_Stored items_
##########

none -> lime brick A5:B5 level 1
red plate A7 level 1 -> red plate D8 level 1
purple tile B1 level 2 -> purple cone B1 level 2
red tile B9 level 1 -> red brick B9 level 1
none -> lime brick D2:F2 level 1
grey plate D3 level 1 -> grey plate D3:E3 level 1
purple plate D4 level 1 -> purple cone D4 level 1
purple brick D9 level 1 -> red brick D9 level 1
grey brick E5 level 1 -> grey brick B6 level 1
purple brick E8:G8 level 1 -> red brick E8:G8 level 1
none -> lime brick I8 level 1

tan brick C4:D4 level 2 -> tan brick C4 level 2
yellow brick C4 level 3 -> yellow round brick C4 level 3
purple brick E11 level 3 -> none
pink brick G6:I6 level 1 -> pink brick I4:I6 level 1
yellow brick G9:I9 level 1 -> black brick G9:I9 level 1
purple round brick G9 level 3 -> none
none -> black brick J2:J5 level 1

##########

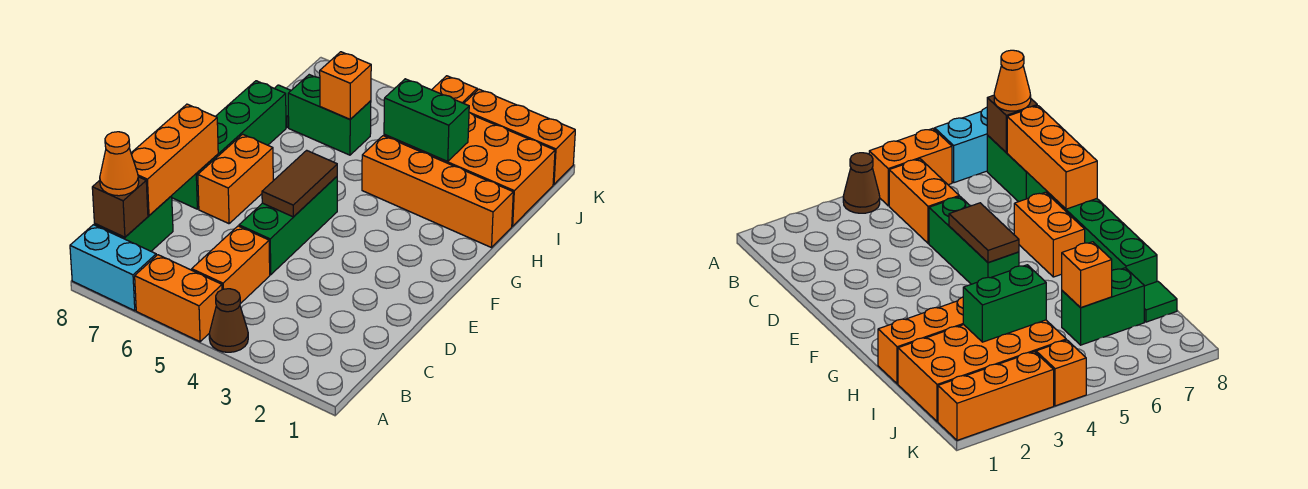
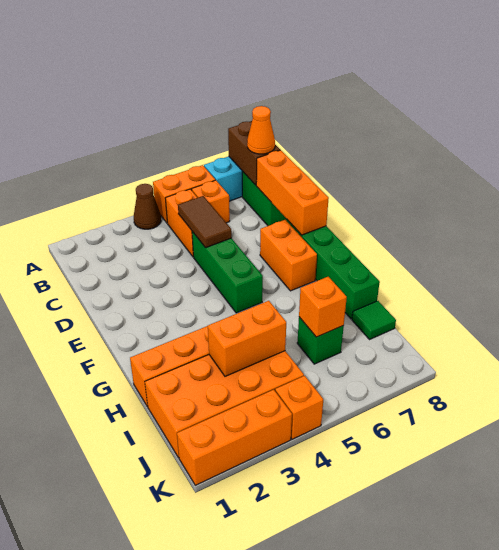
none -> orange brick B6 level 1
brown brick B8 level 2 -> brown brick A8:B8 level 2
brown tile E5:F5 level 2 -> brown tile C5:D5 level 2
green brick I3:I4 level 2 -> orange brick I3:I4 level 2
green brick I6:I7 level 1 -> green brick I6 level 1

##########

_INSTRUCTIONS TO FOLLOW_
Using the data above, print exactly the lines from the line that contains "red tile B9 level 1 -> red brick B9 level 1" through the line that contains "pink brick G6:I6", with both included.

_RESULT BELOW_
red tile B9 level 1 -> red brick B9 level 1
none -> lime brick D2:F2 level 1
grey plate D3 level 1 -> grey plate D3:E3 level 1
purple plate D4 level 1 -> purple cone D4 level 1
purple brick D9 level 1 -> red brick D9 level 1
grey brick E5 level 1 -> grey brick B6 level 1
purple brick E8:G8 level 1 -> red brick E8:G8 level 1
none -> lime brick I8 level 1

tan brick C4:D4 level 2 -> tan brick C4 level 2
yellow brick C4 level 3 -> yellow round brick C4 level 3
purple brick E11 level 3 -> none
pink brick G6:I6 level 1 -> pink brick I4:I6 level 1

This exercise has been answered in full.